### Exercise description
Copy exactly the lines of the material below that run from the one containing "blue plate F10" through the one containing "purple plate K9:K10 level 1 -> none". Copy no other lines.
---- Material for this task
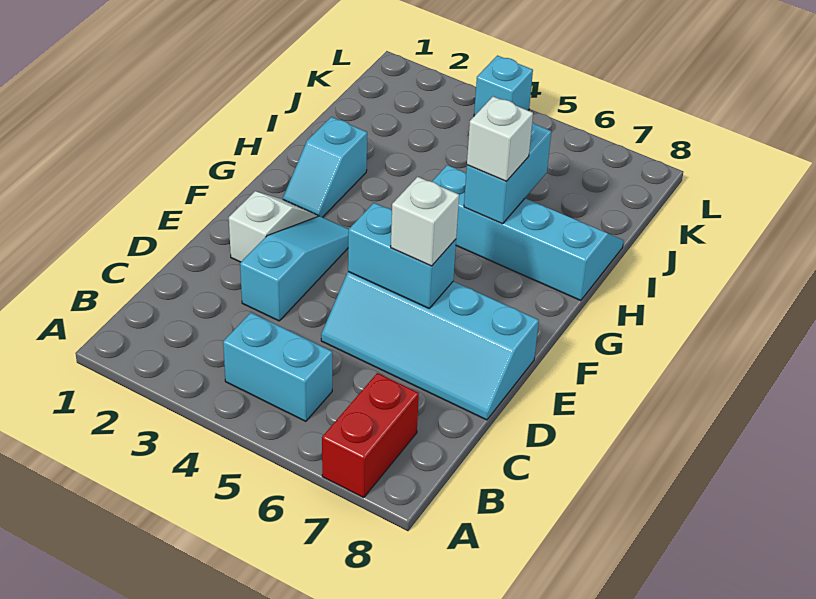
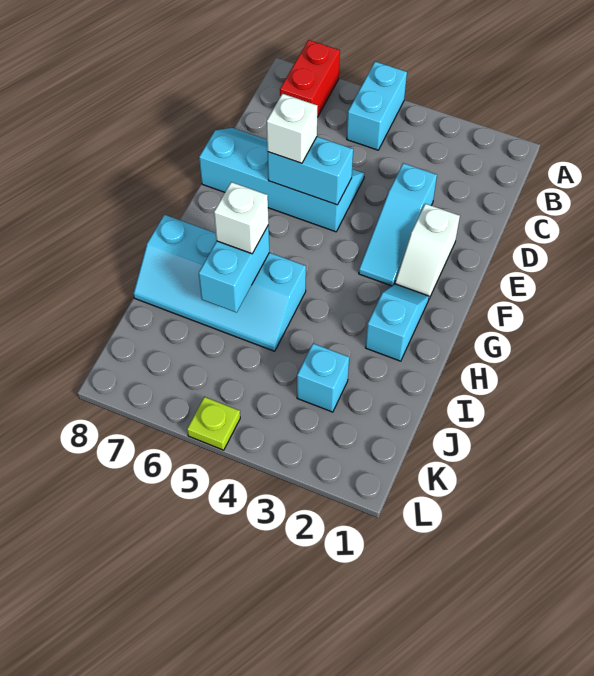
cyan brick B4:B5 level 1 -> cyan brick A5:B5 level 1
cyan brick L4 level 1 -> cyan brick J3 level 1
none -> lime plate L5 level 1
--------
---- Material for this task
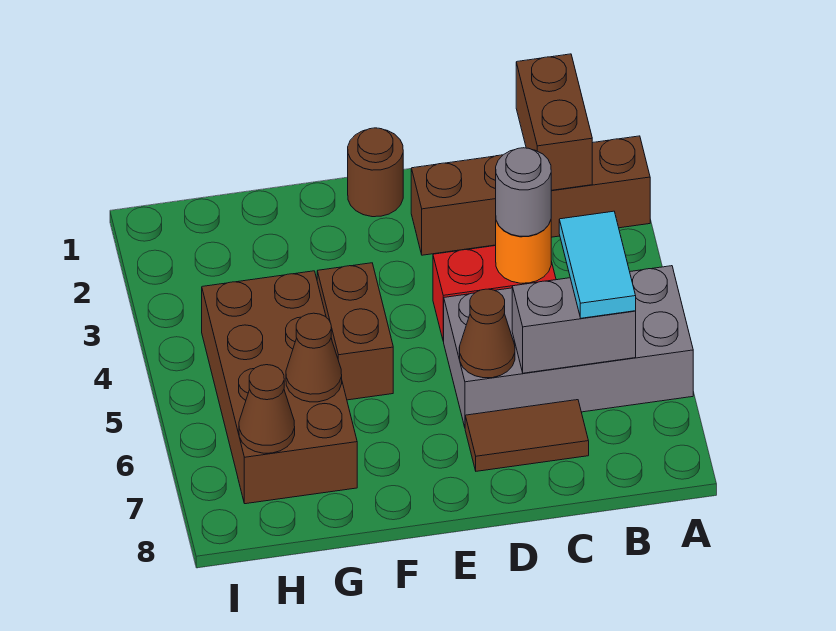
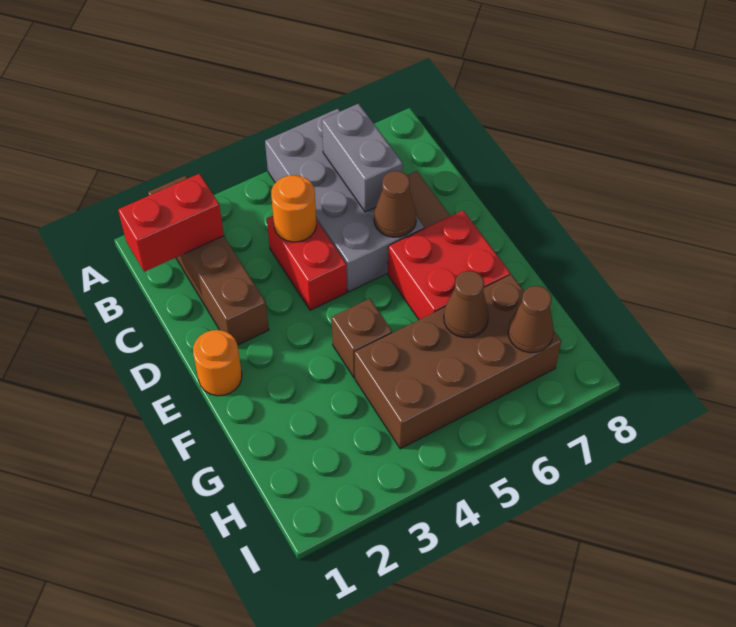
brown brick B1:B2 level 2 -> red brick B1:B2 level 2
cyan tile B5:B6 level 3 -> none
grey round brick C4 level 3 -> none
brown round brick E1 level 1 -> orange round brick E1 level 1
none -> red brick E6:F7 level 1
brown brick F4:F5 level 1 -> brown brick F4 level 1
--------
---- Material for this task
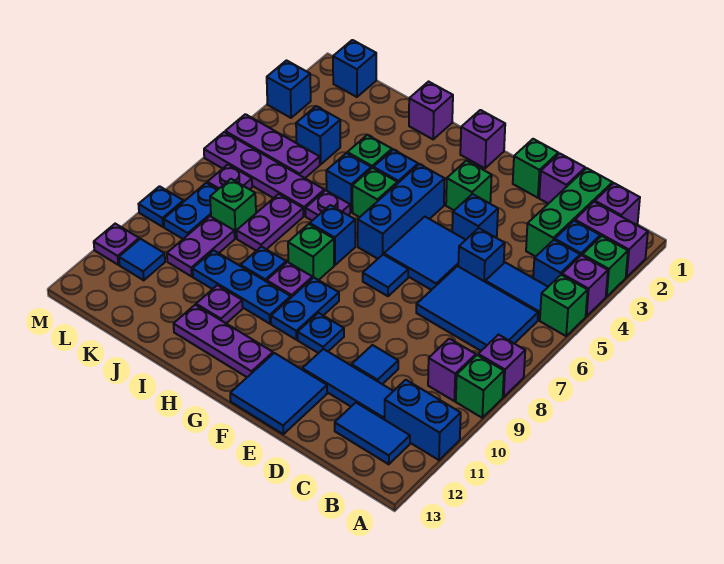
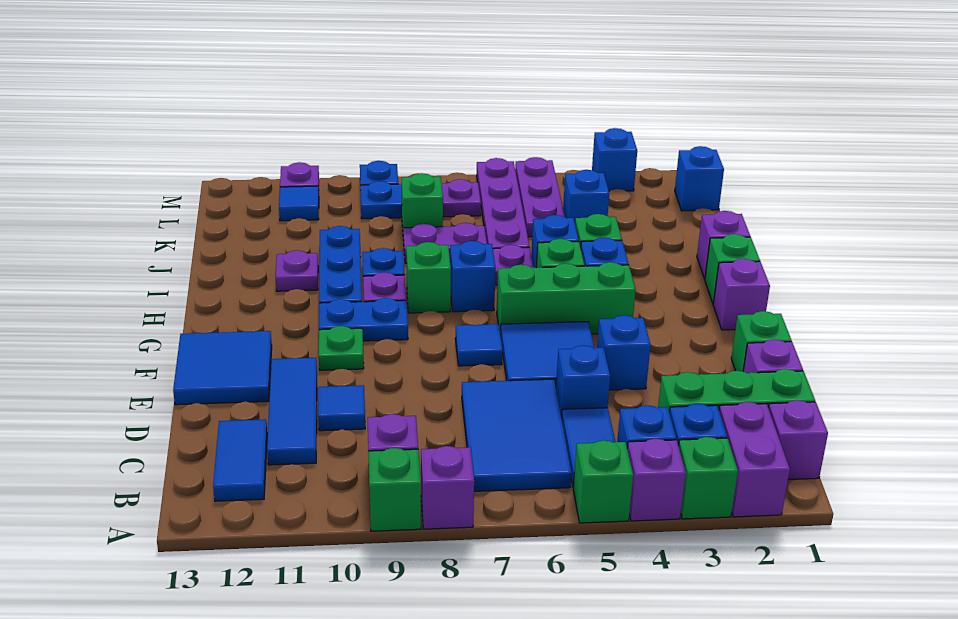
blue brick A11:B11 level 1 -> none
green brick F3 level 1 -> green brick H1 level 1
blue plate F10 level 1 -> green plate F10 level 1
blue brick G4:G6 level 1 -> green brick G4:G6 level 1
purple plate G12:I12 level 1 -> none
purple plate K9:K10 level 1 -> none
--------
### Task output
blue plate F10 level 1 -> green plate F10 level 1
blue brick G4:G6 level 1 -> green brick G4:G6 level 1
purple plate G12:I12 level 1 -> none
purple plate K9:K10 level 1 -> none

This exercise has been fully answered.